> **Directions**:
State the number of lines in the records beneath that hold the word "black", and add nothing.

> **Source material**:
☆ ☆ ☆ ☆ ☆ ☆ ☆
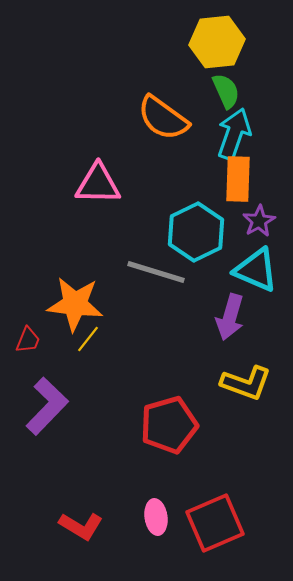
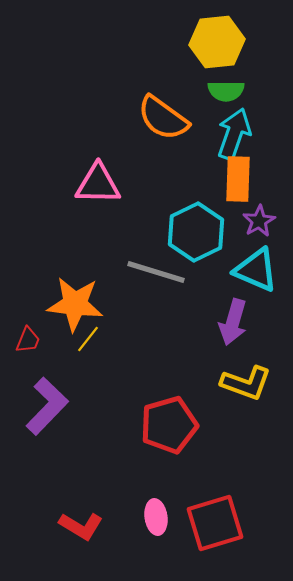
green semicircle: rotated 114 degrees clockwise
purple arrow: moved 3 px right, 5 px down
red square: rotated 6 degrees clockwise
☆ ☆ ☆ ☆ ☆ ☆ ☆
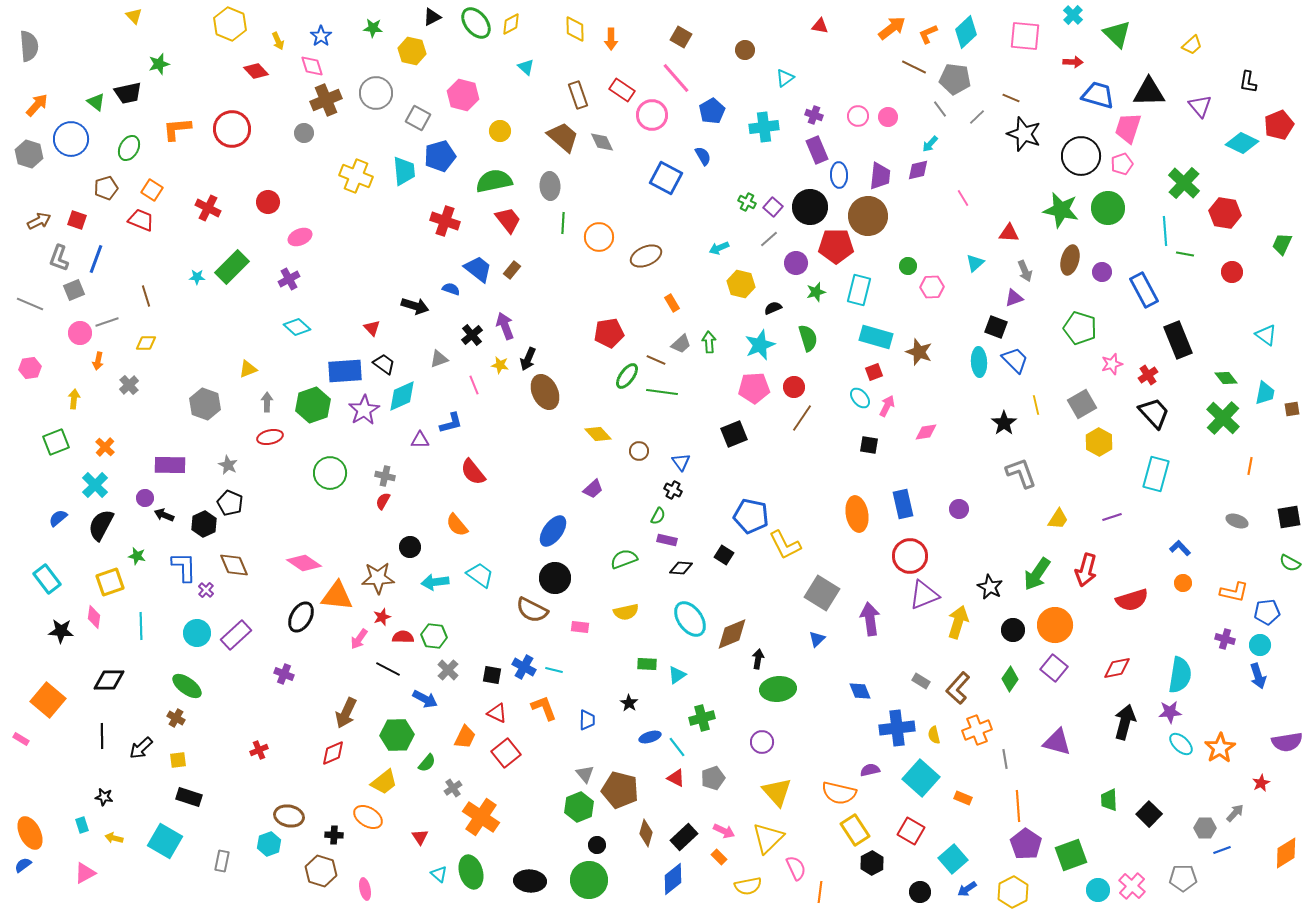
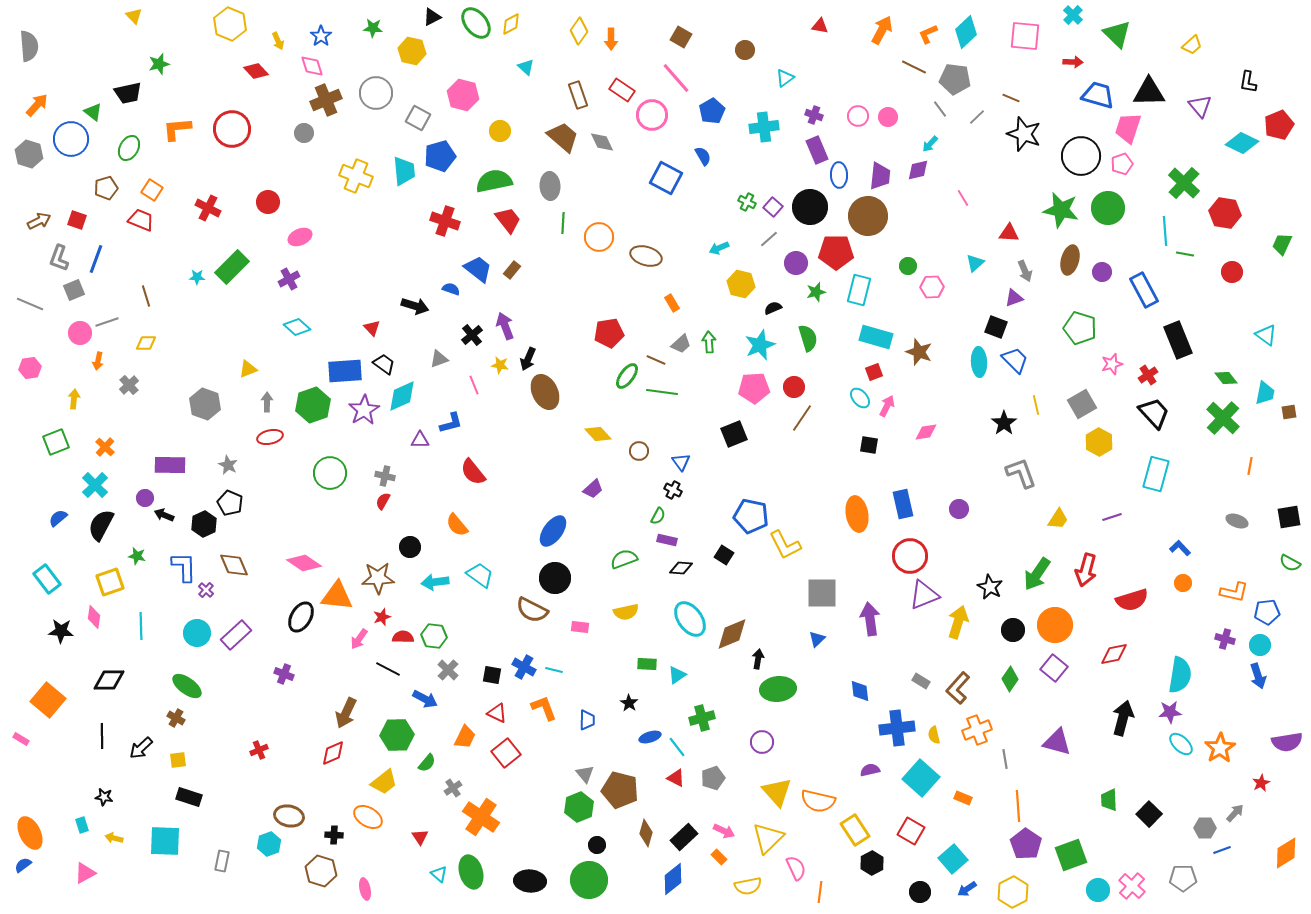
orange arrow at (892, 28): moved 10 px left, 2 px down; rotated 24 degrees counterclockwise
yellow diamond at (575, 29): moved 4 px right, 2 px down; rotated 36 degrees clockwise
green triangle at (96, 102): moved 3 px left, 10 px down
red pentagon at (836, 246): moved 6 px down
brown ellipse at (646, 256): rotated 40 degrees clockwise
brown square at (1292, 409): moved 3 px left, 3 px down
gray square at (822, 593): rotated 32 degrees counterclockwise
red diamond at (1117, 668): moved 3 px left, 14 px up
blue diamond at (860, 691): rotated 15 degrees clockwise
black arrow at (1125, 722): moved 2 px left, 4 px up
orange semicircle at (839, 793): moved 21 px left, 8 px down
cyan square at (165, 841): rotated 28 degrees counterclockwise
☆ ☆ ☆ ☆ ☆ ☆ ☆
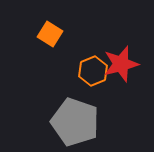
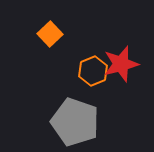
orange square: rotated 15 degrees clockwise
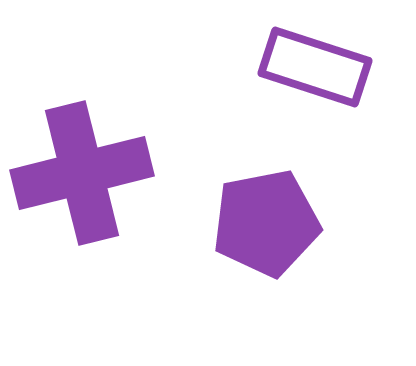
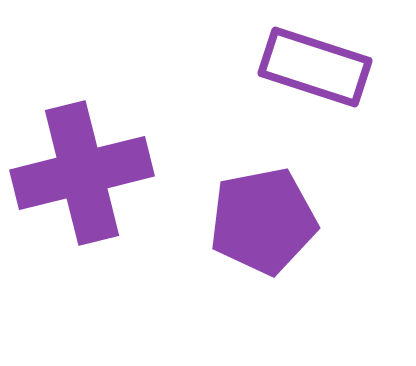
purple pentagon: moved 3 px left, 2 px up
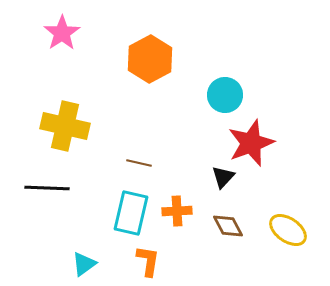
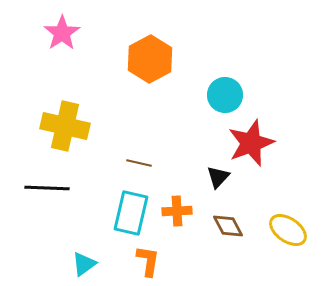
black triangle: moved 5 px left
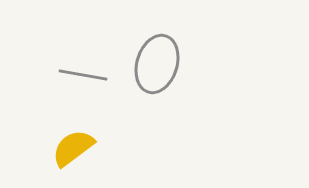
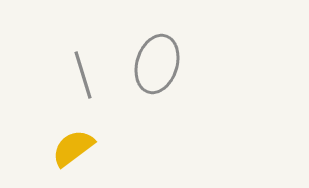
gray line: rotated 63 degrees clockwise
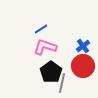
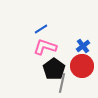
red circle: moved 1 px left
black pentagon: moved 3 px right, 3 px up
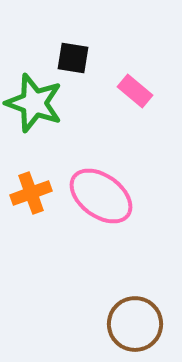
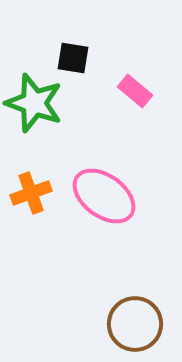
☆ ☆ ☆ ☆ ☆ ☆ ☆
> **Answer section**:
3